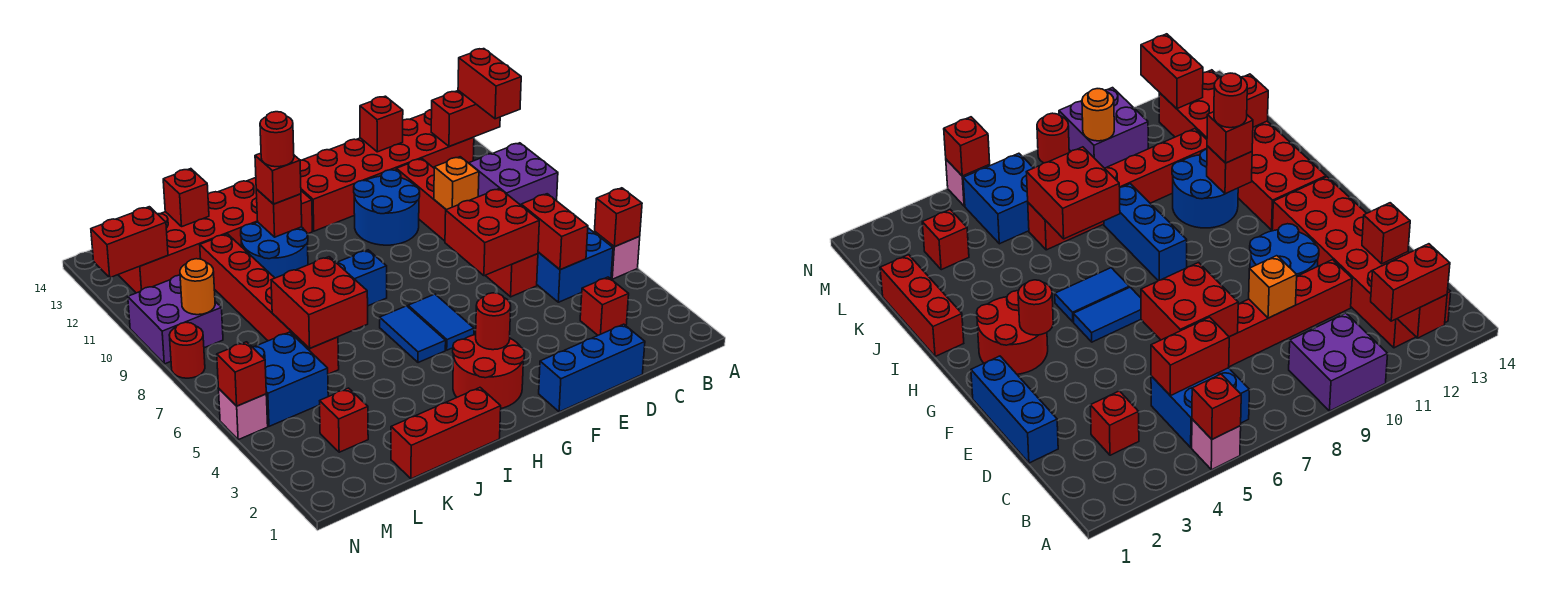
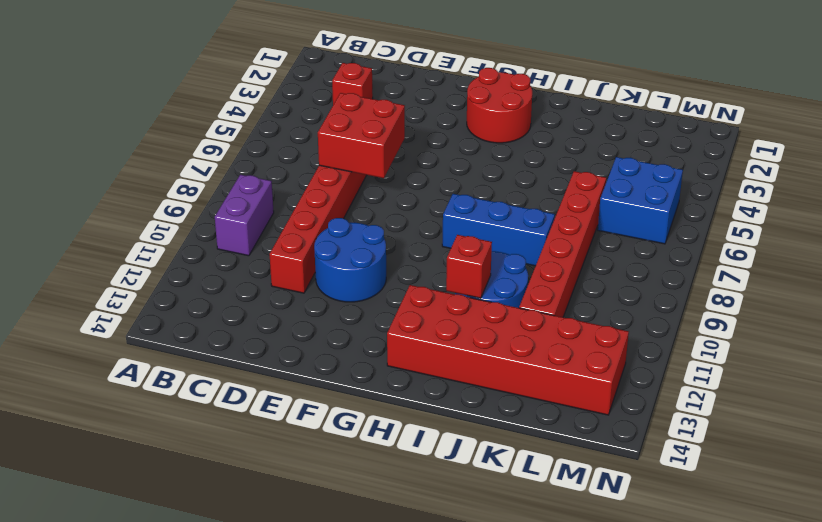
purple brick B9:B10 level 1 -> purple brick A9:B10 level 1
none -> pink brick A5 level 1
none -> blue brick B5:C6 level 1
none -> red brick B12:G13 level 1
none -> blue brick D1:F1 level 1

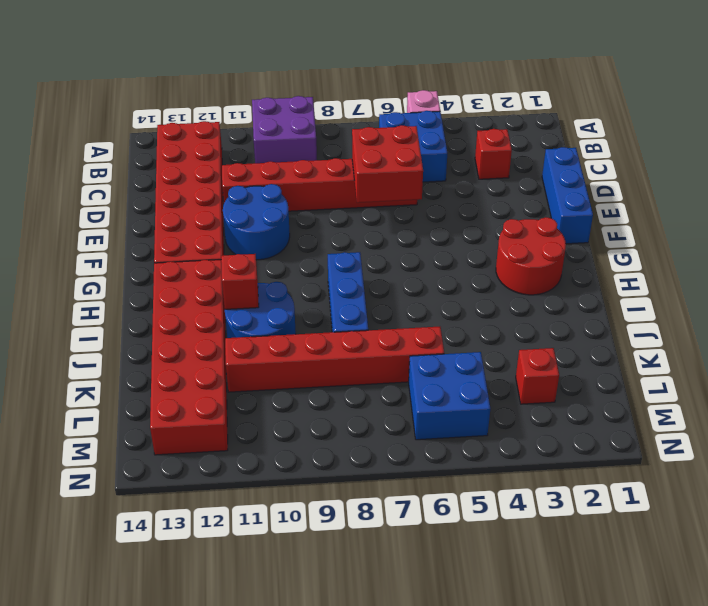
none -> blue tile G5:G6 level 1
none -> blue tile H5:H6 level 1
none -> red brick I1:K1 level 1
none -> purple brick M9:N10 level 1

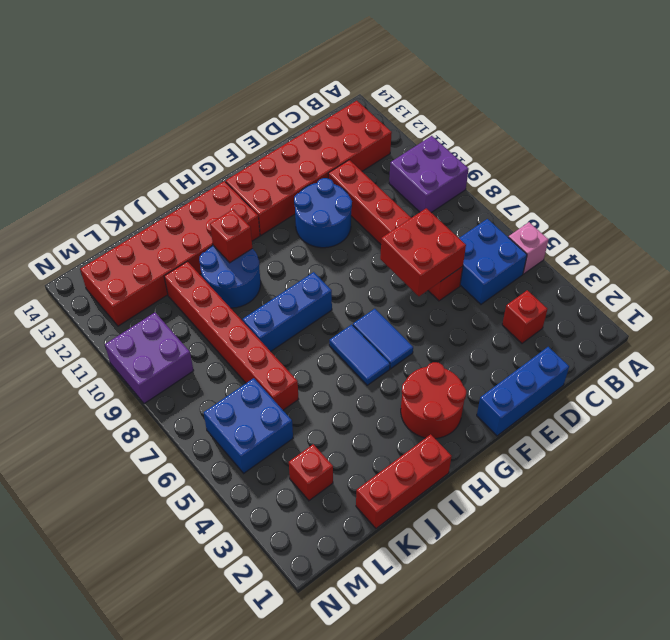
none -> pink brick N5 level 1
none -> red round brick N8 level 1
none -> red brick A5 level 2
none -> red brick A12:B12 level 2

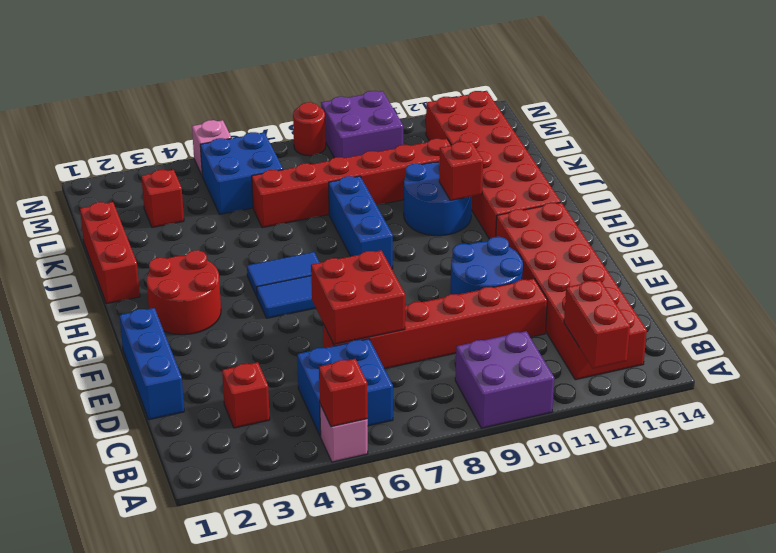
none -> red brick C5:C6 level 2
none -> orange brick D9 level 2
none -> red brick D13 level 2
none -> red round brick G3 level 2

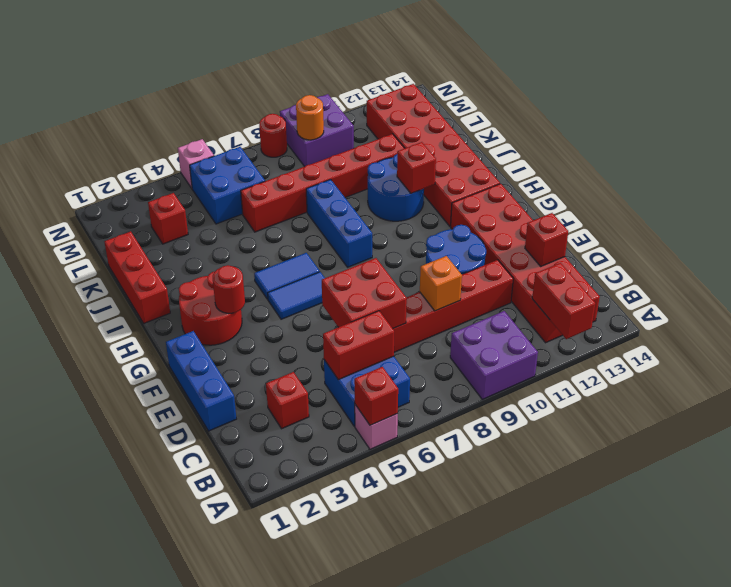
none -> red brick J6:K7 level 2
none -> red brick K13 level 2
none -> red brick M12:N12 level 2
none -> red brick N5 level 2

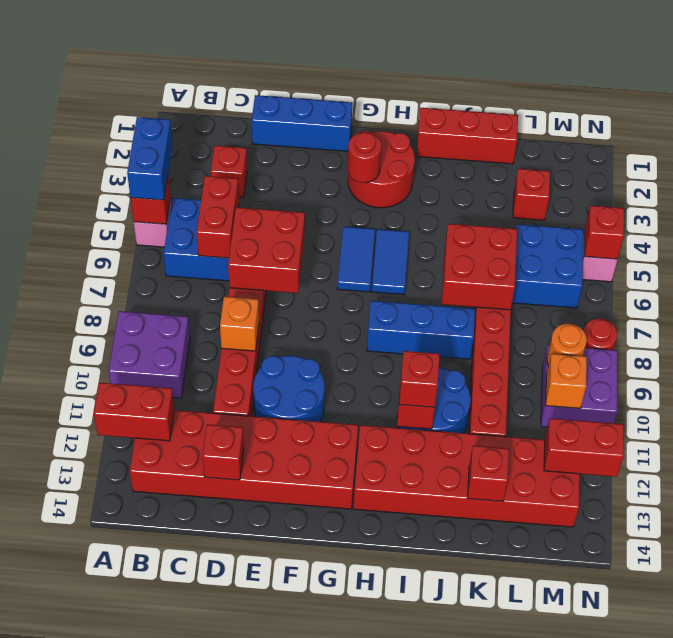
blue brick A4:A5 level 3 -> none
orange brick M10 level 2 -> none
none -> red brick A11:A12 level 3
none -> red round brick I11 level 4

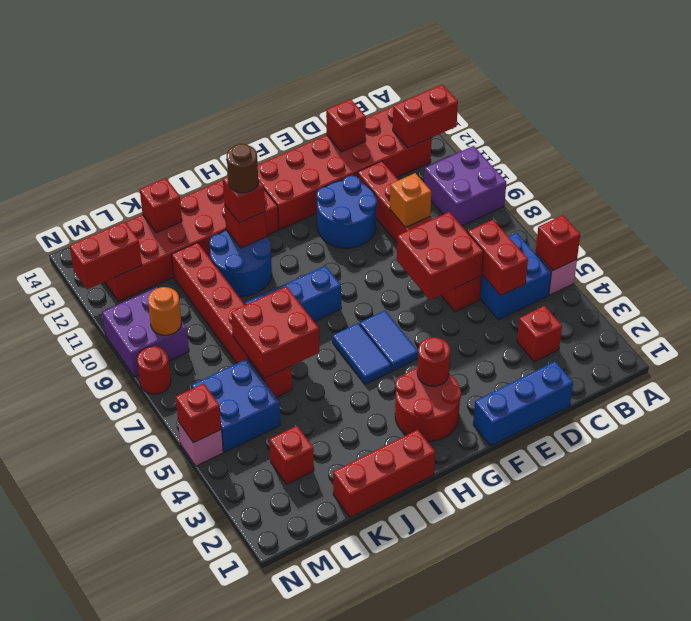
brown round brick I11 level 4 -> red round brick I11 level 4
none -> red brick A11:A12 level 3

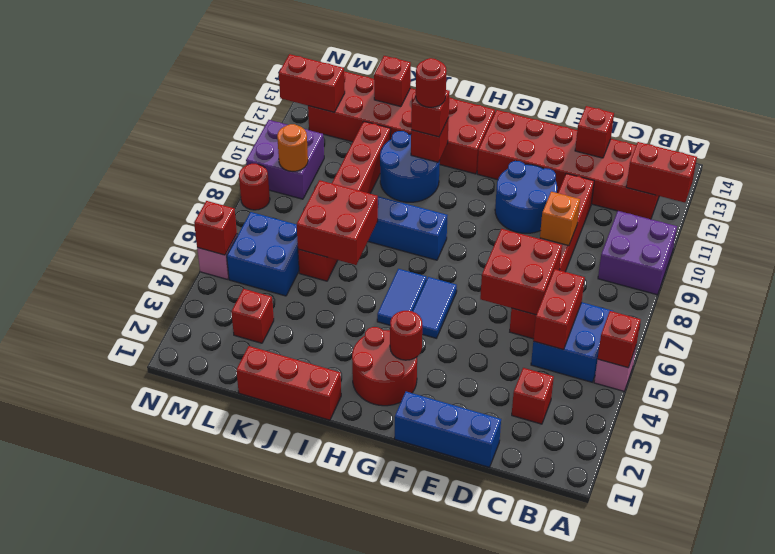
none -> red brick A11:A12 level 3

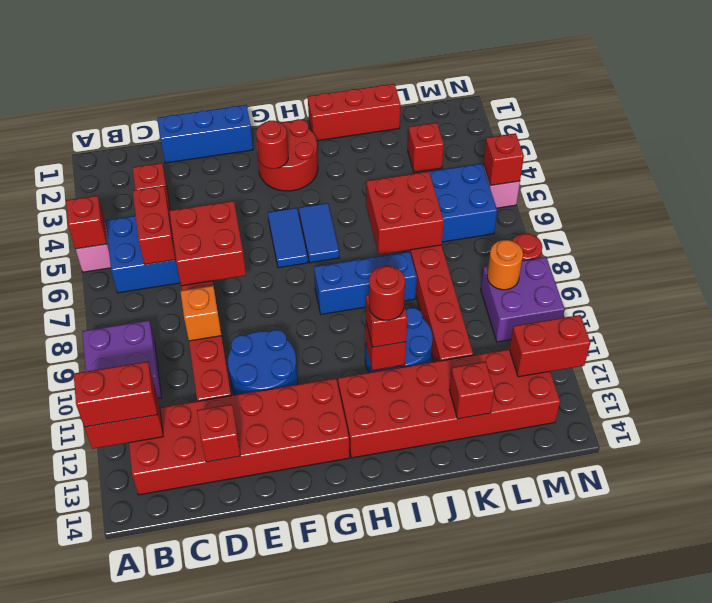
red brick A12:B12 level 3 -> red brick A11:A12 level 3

What this task involves: What lines in the listing above contain the word "pink"? Show each one.

Solution to the exercise:
none -> pink brick A5 level 1
none -> pink brick N5 level 1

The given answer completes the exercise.